What you need to do: An exact copy of the records is required, minus the pictures they hold.

Data records:
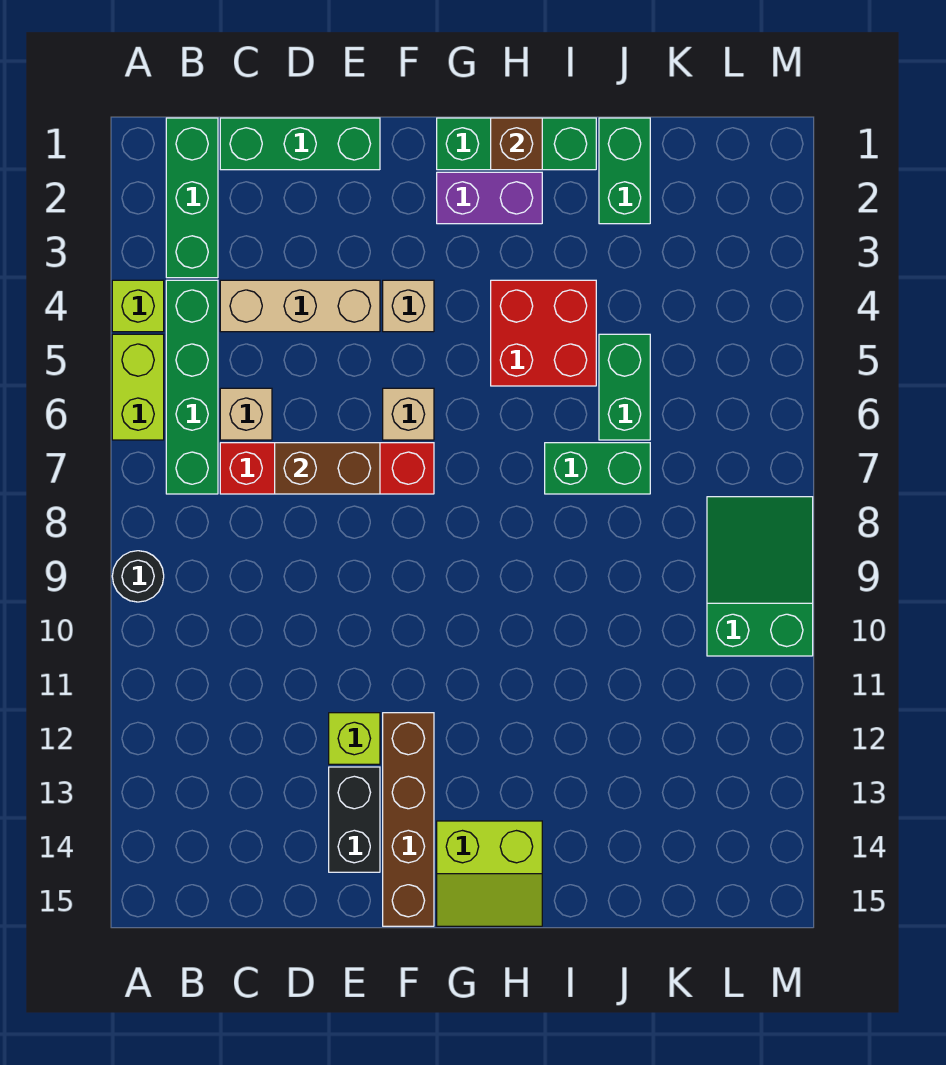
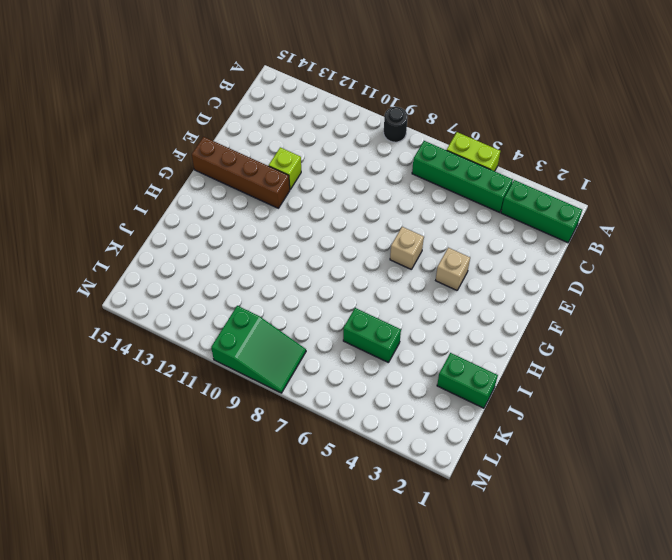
none -> lime brick A4 level 1
none -> green brick C1:E1 level 1
none -> tan brick C4:E4 level 1

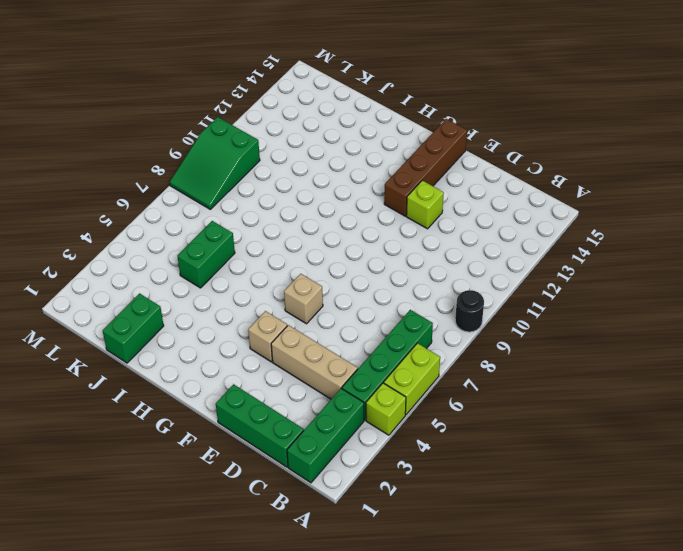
none -> tan brick C6 level 1
none -> red brick C7:F7 level 1
none -> black brick E13:E14 level 1

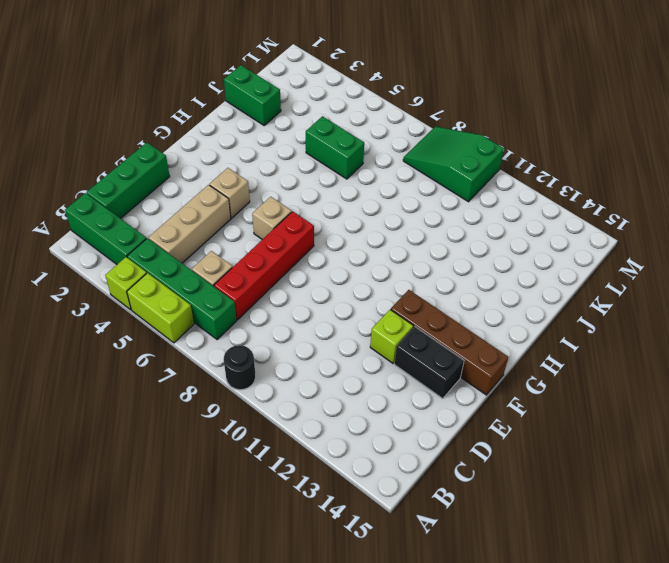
none -> green brick G1:I1 level 1
none -> purple brick G2:H2 level 1
none -> lime slope G14:H15 level 1 top 14

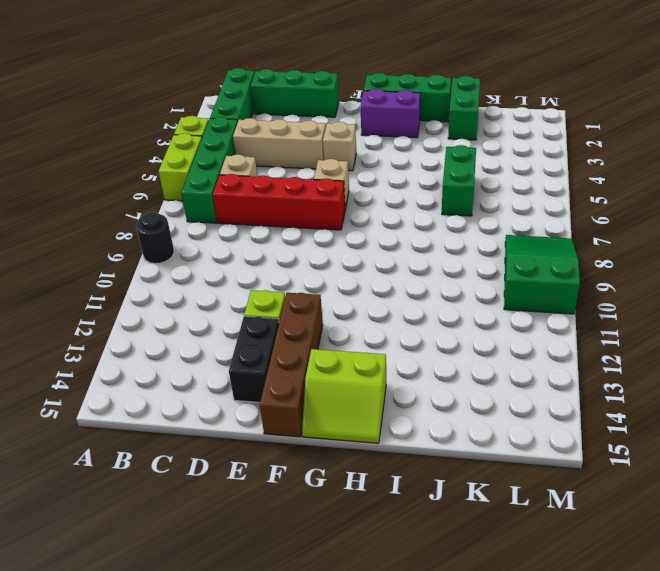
none -> red brick H4:I5 level 1
none -> green brick I7:J7 level 1
none -> brown brick D7:E7 level 2

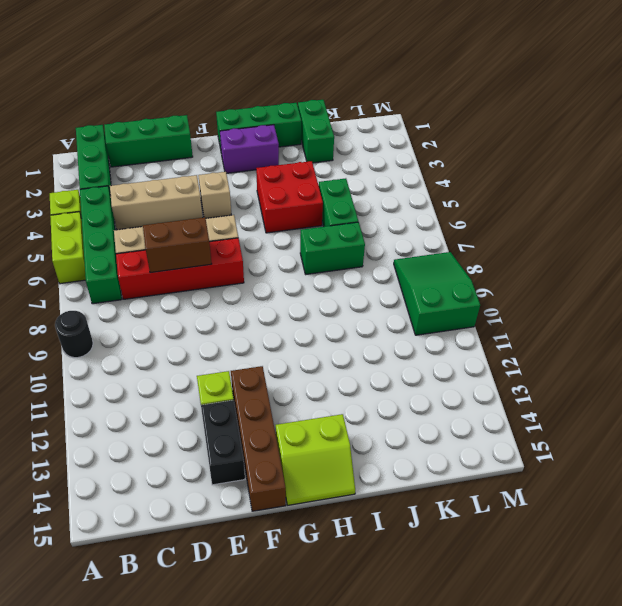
none -> brown brick H1 level 2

Response area:
none -> lime brick A4 level 1
none -> green brick C1:E1 level 1
none -> tan brick C4:E4 level 1

none -> tan brick C6 level 1
none -> red brick C7:F7 level 1
none -> black brick E13:E14 level 1

none -> green brick G1:I1 level 1
none -> purple brick G2:H2 level 1
none -> lime slope G14:H15 level 1 top 14

none -> red brick H4:I5 level 1
none -> green brick I7:J7 level 1
none -> brown brick D7:E7 level 2

none -> brown brick H1 level 2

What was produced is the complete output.